Items from a data source
═══

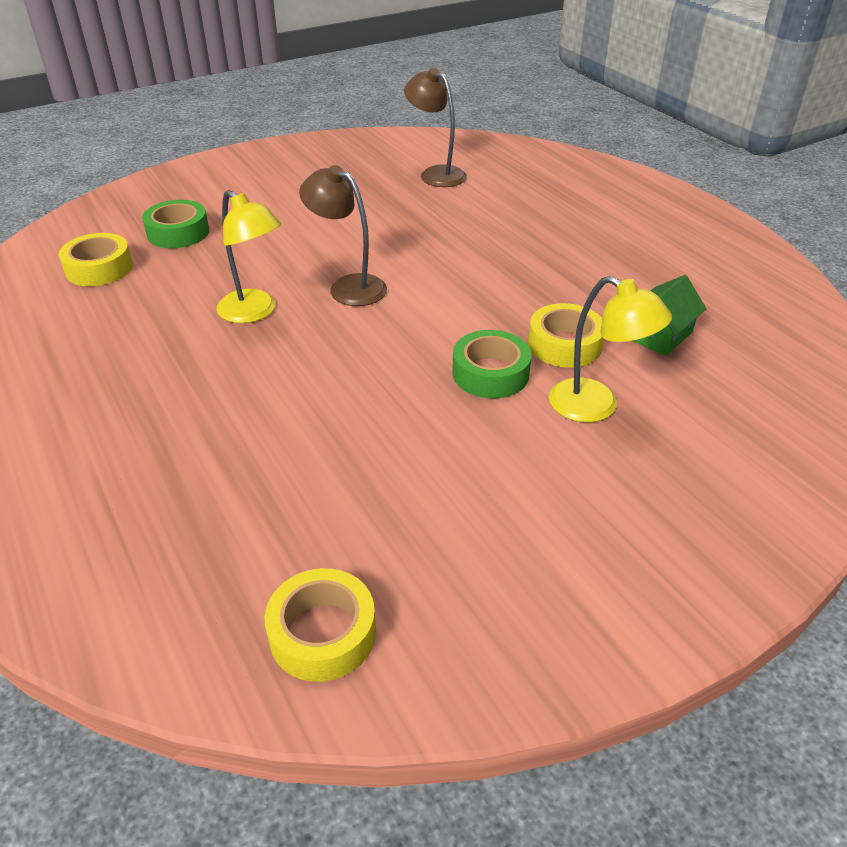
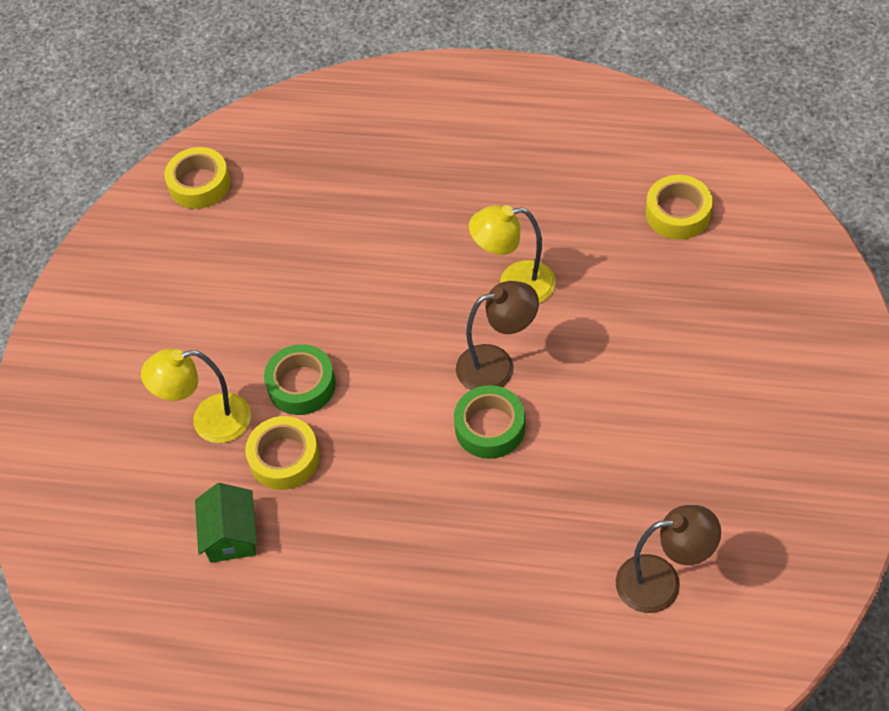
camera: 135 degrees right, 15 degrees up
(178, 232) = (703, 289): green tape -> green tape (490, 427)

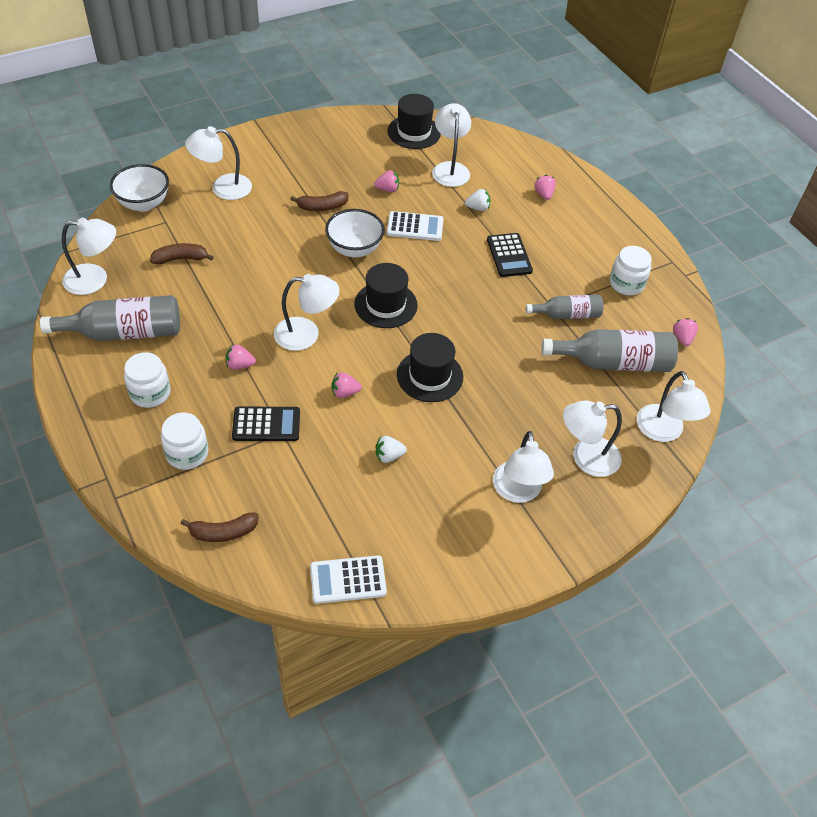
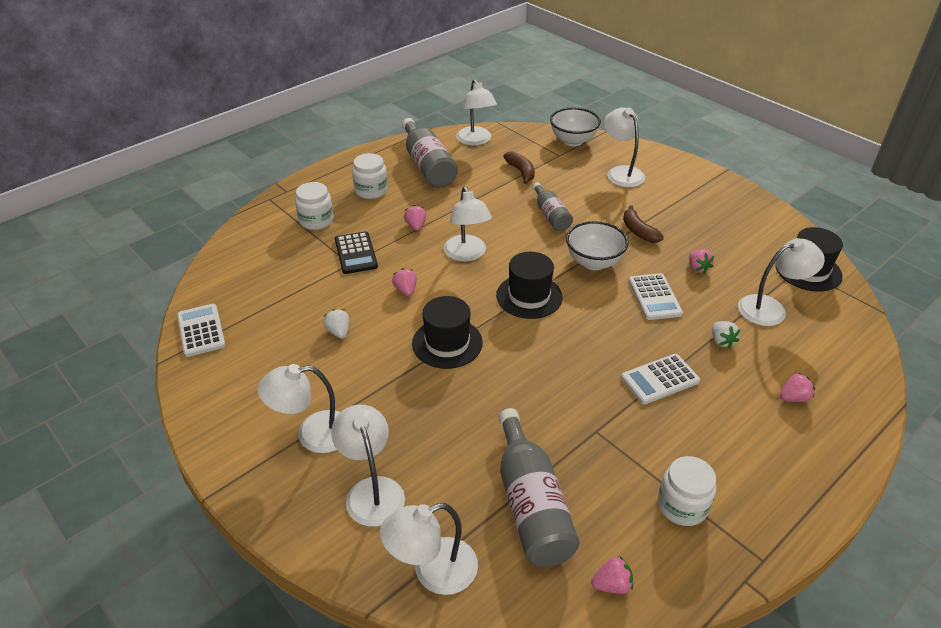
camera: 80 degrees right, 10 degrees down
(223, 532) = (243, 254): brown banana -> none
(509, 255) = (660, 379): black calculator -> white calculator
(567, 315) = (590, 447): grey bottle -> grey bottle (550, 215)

═══

What you have to do | Write the lines above out again exactly, excluding every picture.

Exercise solution |
camera: 135 degrees right, 15 degrees up
(178, 232) = (703, 289): green tape -> green tape (490, 427)

camera: 80 degrees right, 10 degrees down
(223, 532) = (243, 254): brown banana -> none
(509, 255) = (660, 379): black calculator -> white calculator
(567, 315) = (590, 447): grey bottle -> grey bottle (550, 215)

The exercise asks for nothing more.